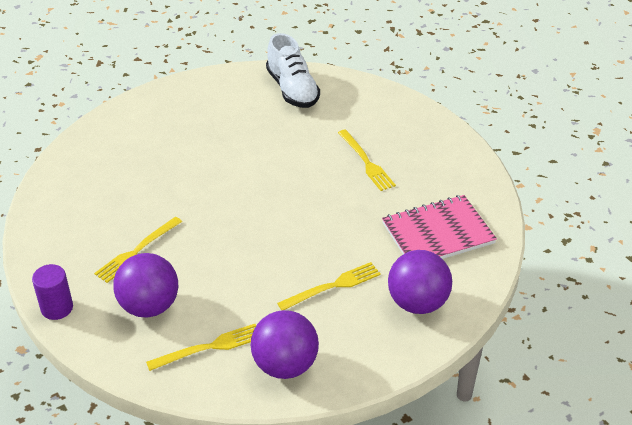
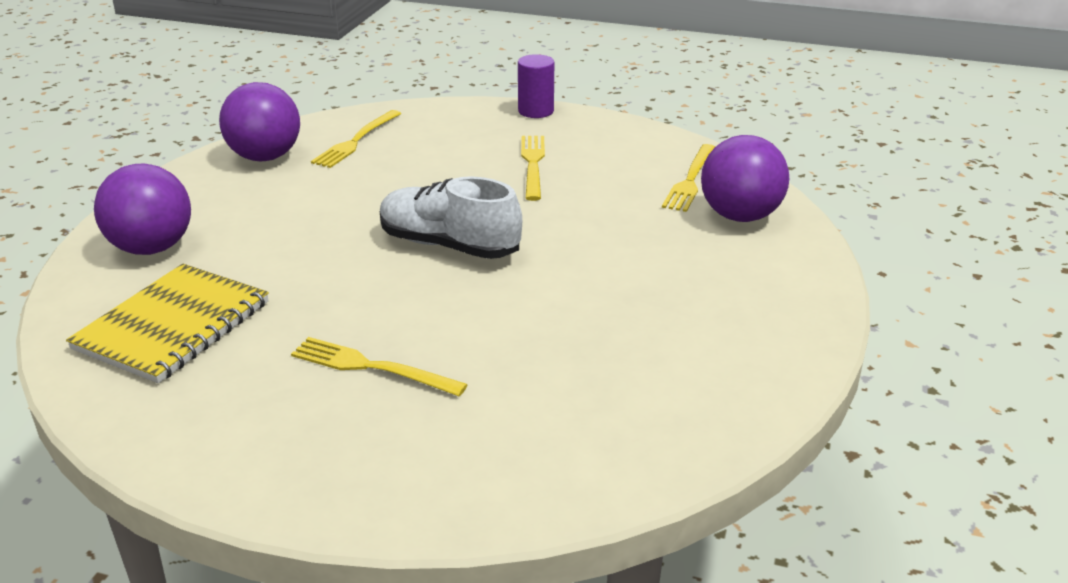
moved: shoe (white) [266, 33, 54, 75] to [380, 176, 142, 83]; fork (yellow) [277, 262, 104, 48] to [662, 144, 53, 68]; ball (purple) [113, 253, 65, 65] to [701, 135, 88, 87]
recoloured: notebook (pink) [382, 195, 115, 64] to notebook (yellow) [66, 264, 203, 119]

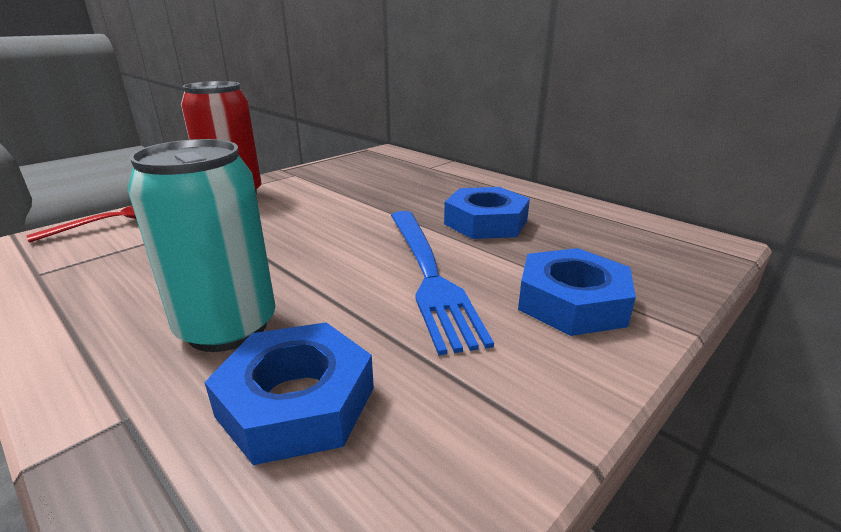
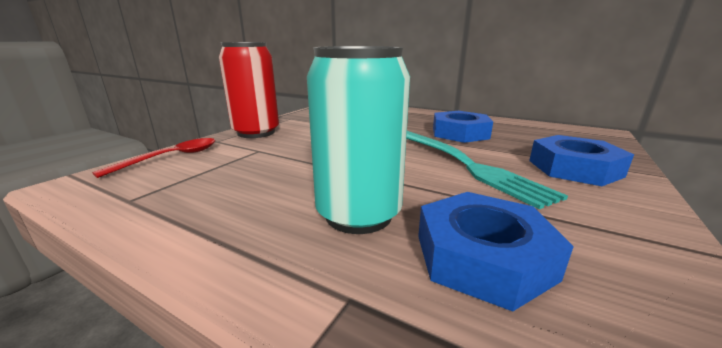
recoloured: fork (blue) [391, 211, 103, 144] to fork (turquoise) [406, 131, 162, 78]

> Task prompt: Print every line above exactly. Leave the pictures out.

> Answer:
moved: shoe (white) [266, 33, 54, 75] to [380, 176, 142, 83]; fork (yellow) [277, 262, 104, 48] to [662, 144, 53, 68]; ball (purple) [113, 253, 65, 65] to [701, 135, 88, 87]
recoloured: notebook (pink) [382, 195, 115, 64] to notebook (yellow) [66, 264, 203, 119]

recoloured: fork (blue) [391, 211, 103, 144] to fork (turquoise) [406, 131, 162, 78]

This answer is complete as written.